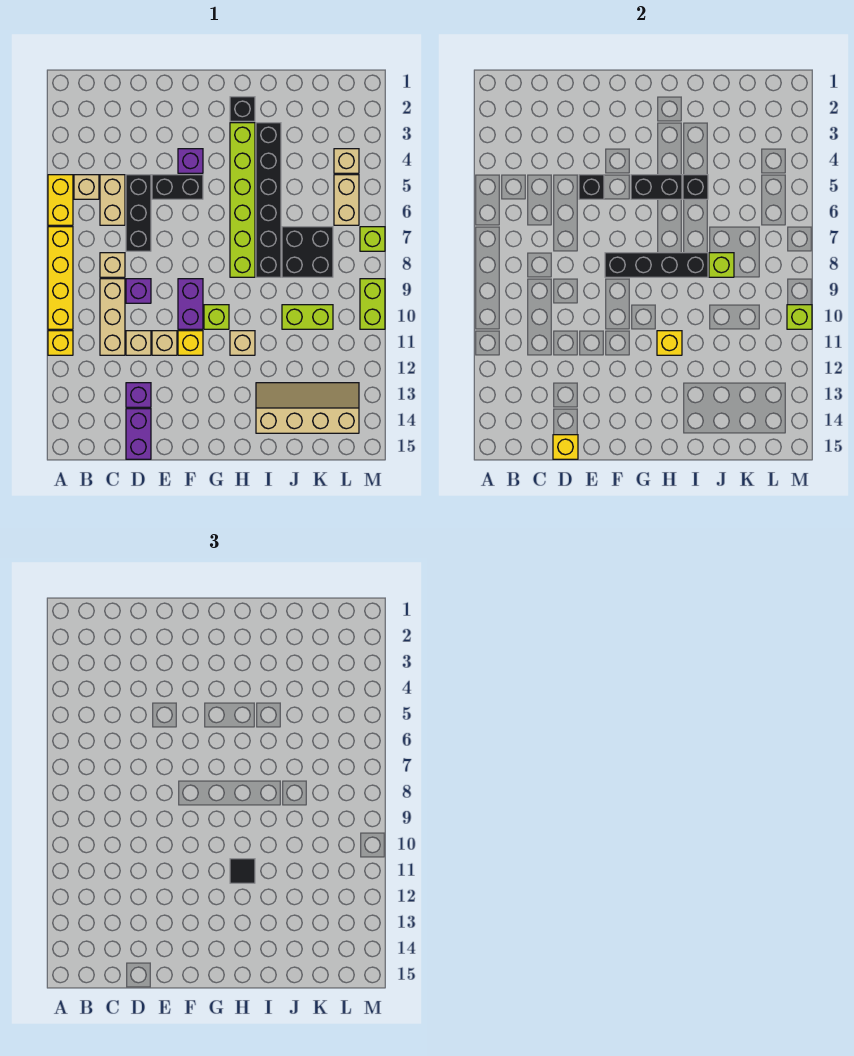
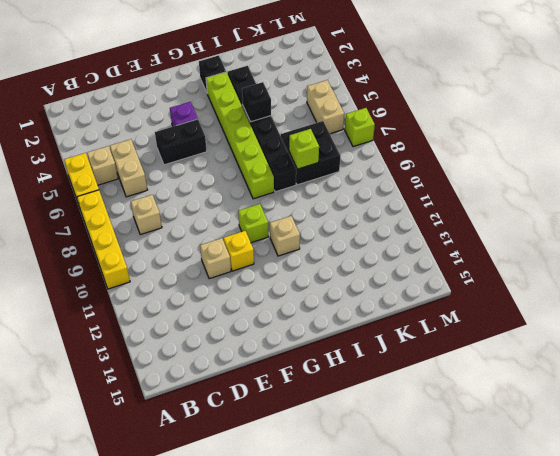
none -> yellow brick A11 level 1
none -> tan brick C9:C11 level 1
none -> black brick D5:D7 level 1
none -> purple brick D9 level 1

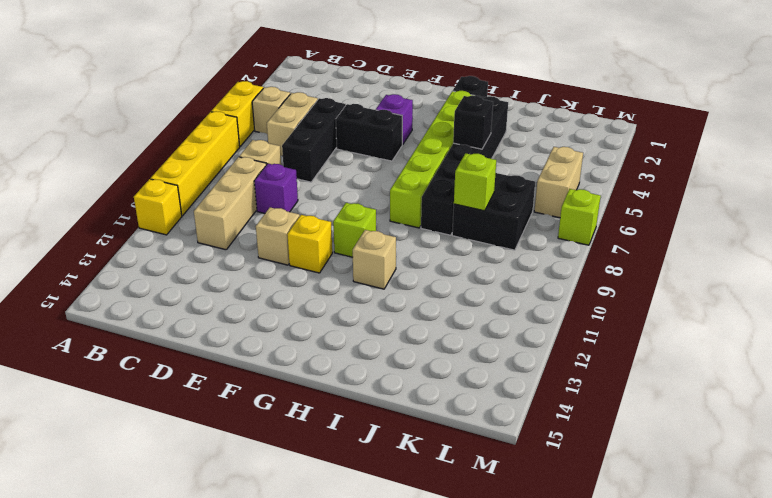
none -> tan brick D11 level 1
none -> purple brick D13 level 1
none -> purple brick D14:D15 level 1
none -> purple brick F9:F10 level 1

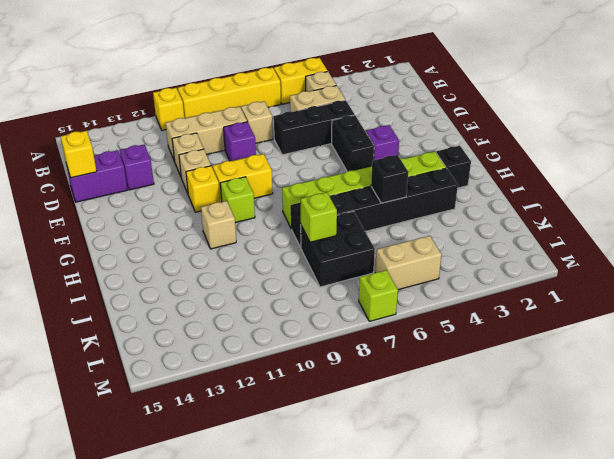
yellow brick F9:F10 level 1 -> purple brick F9:F10 level 1
none -> tan slope I13:L14 level 1 top 14
none -> lime brick J10:K10 level 1
none -> tan brick L4 level 1
none -> lime brick M9:M10 level 1

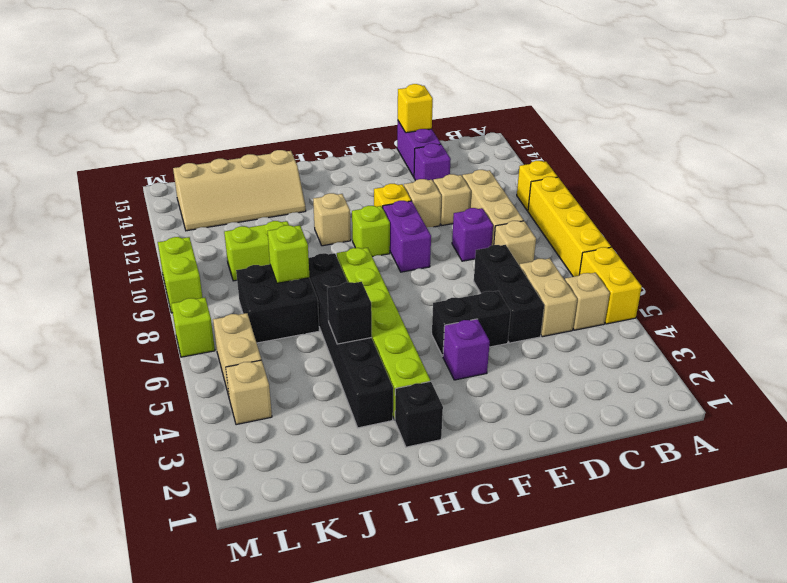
none -> black brick E5 level 2
none -> black brick F8:I8 level 2
none -> black brick G5:H5 level 2
none -> yellow brick H11 level 2

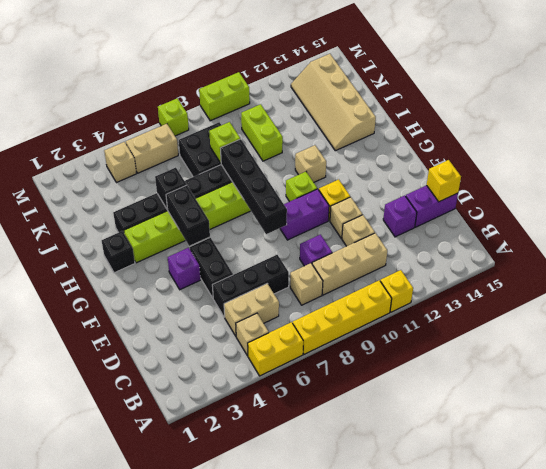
none -> black brick E5 level 2
none -> yellow brick H11 level 2
none -> lime brick M10 level 2
none -> black tile H11 level 3

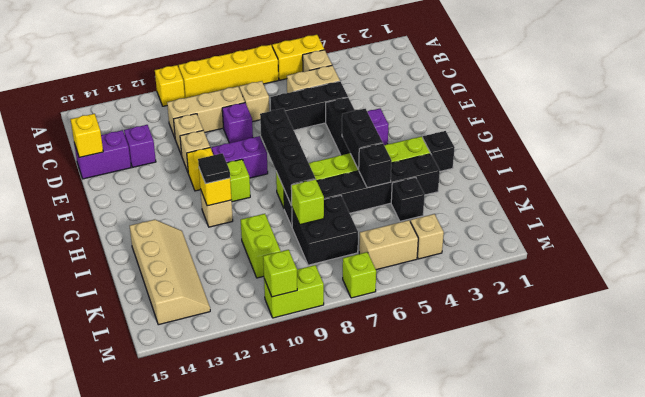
black brick J4 level 1 -> black brick E5 level 2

## Action item
What the answer must hold: all the data above, given again exactly, without pictures.

## Written solution
none -> yellow brick A11 level 1
none -> tan brick C9:C11 level 1
none -> black brick D5:D7 level 1
none -> purple brick D9 level 1

none -> tan brick D11 level 1
none -> purple brick D13 level 1
none -> purple brick D14:D15 level 1
none -> purple brick F9:F10 level 1

yellow brick F9:F10 level 1 -> purple brick F9:F10 level 1
none -> tan slope I13:L14 level 1 top 14
none -> lime brick J10:K10 level 1
none -> tan brick L4 level 1
none -> lime brick M9:M10 level 1

none -> black brick E5 level 2
none -> black brick F8:I8 level 2
none -> black brick G5:H5 level 2
none -> yellow brick H11 level 2

none -> black brick E5 level 2
none -> yellow brick H11 level 2
none -> lime brick M10 level 2
none -> black tile H11 level 3

black brick J4 level 1 -> black brick E5 level 2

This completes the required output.